- **Exercise goal**:
Could the data below be printed out exactly, with the pictures left out?

- **Provided entries**:
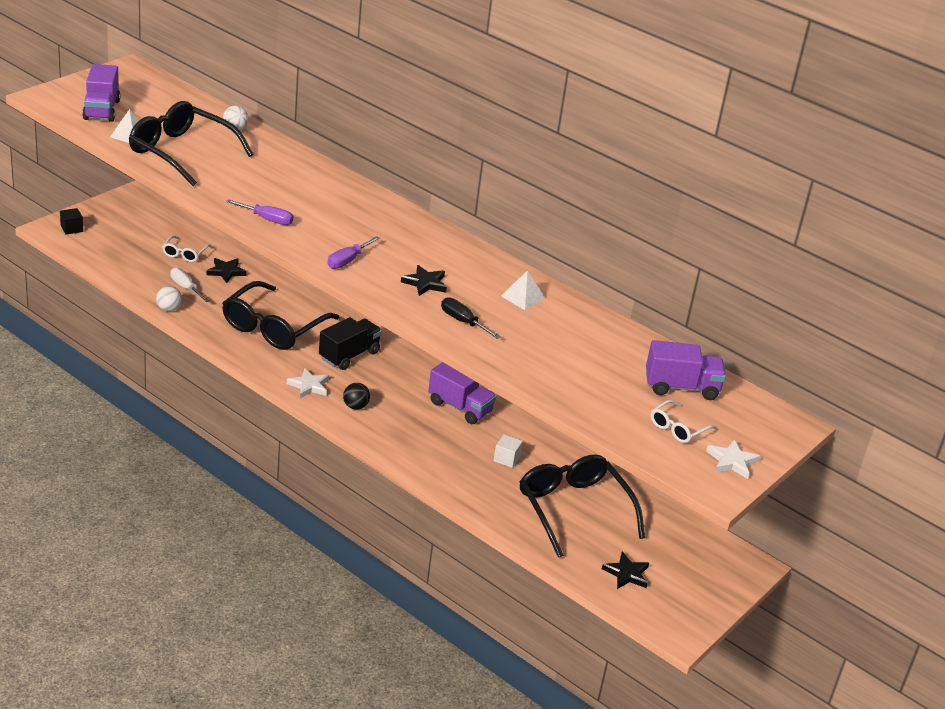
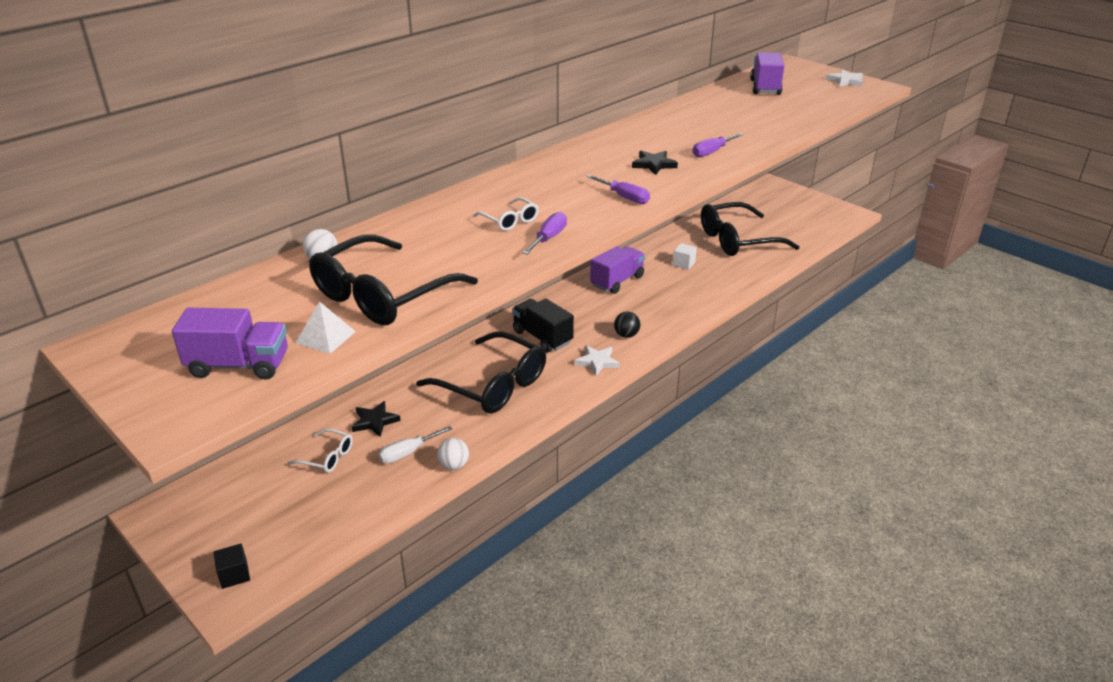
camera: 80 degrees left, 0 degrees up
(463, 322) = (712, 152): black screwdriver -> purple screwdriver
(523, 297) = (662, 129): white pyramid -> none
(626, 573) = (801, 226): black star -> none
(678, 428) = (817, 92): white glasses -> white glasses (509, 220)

- **The completed task**:
camera: 80 degrees left, 0 degrees up
(463, 322) = (712, 152): black screwdriver -> purple screwdriver
(523, 297) = (662, 129): white pyramid -> none
(626, 573) = (801, 226): black star -> none
(678, 428) = (817, 92): white glasses -> white glasses (509, 220)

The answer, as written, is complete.